BEGIN

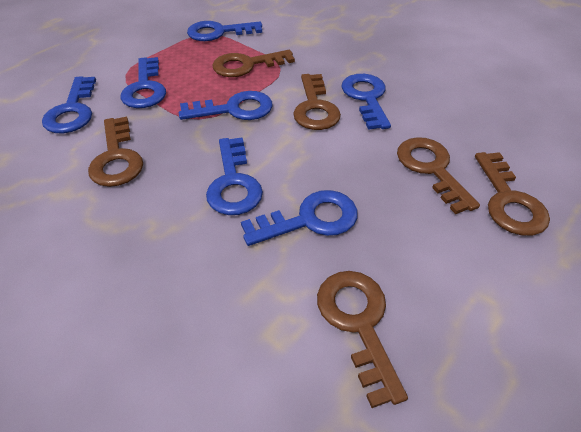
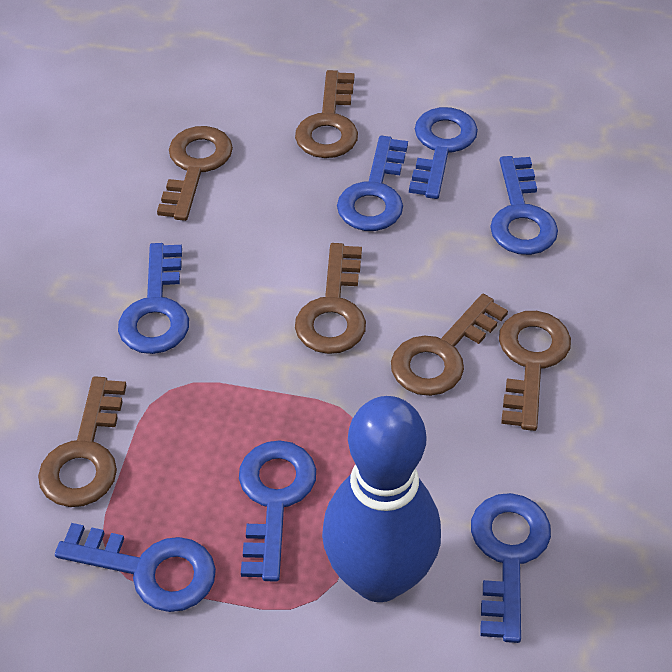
blue bowling pin: 0 -> 1

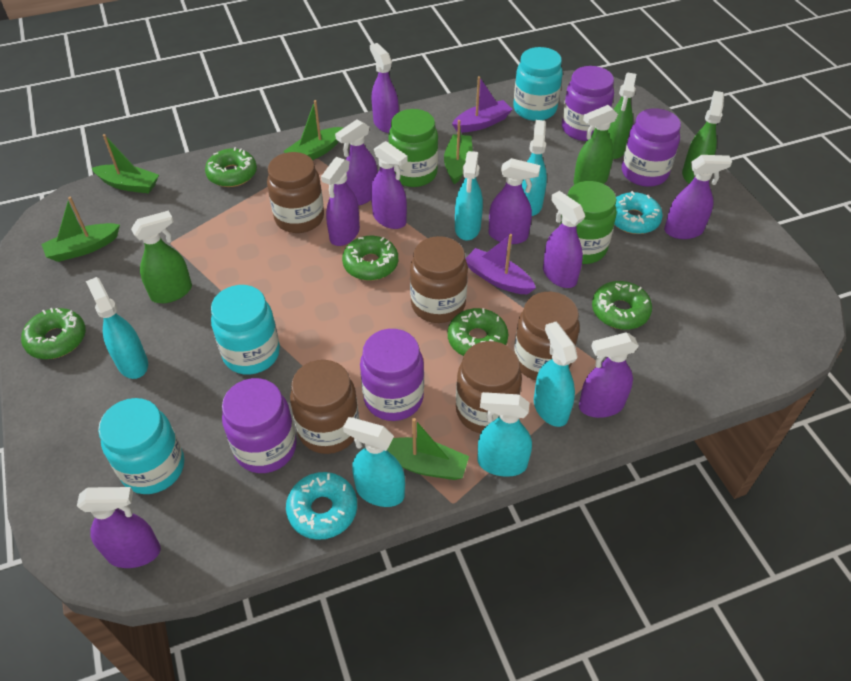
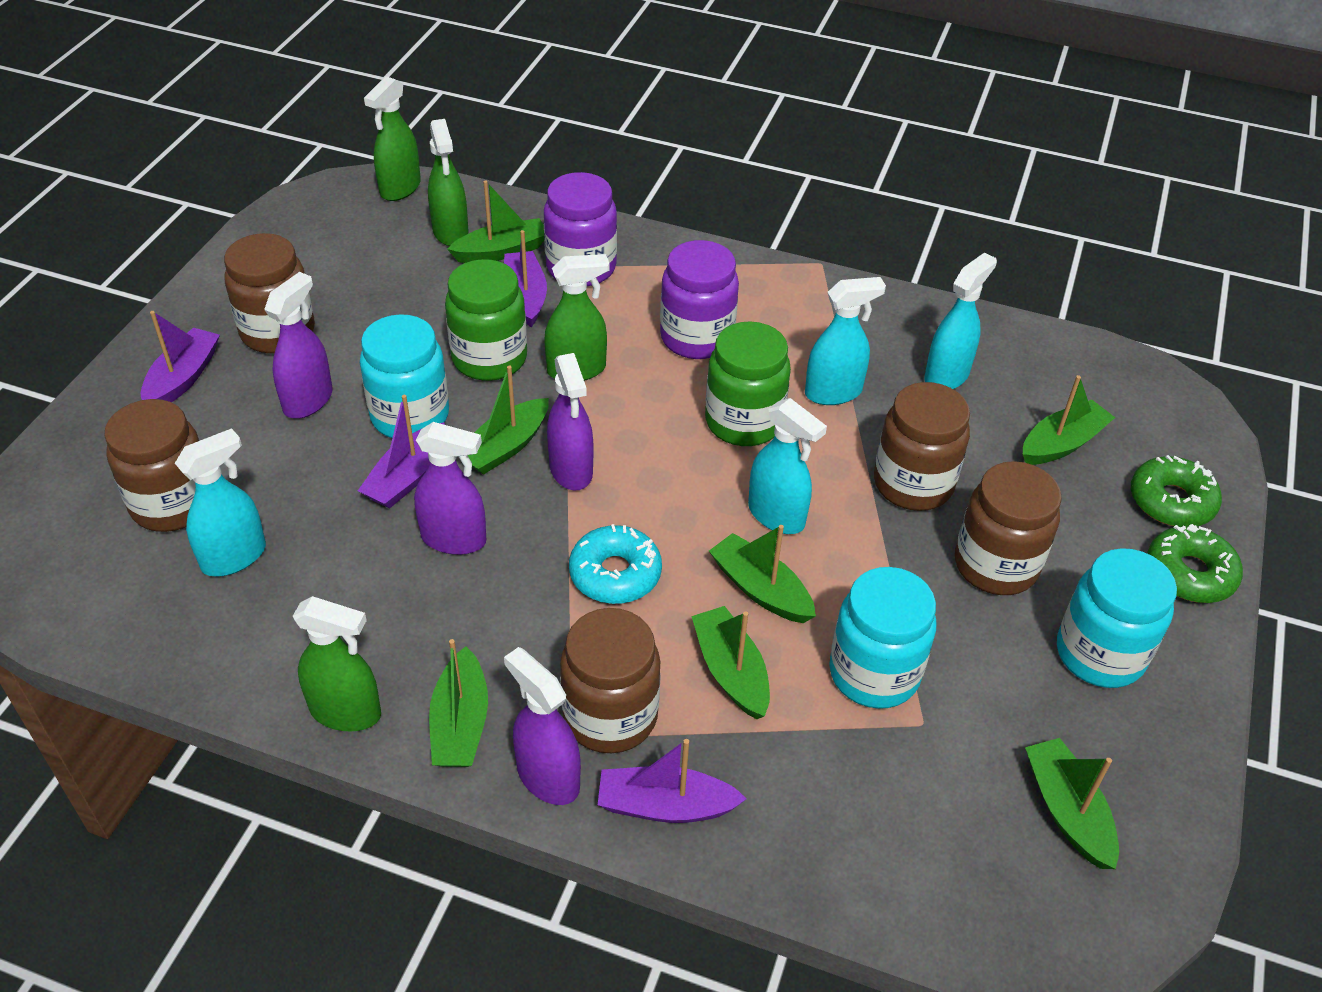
green boat: 5 -> 7
green donut: 5 -> 2
purple boat: 2 -> 4
purple jar: 4 -> 2
purple spray bottle: 9 -> 4
turquoise donut: 2 -> 1
turquoise spray bottle: 6 -> 4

END

DIRECTIONS FOR THIS TASK: Would you show all lines of the material above that contain the word "turquoise"?

REPLY TO THE TASK:
turquoise donut: 2 -> 1
turquoise spray bottle: 6 -> 4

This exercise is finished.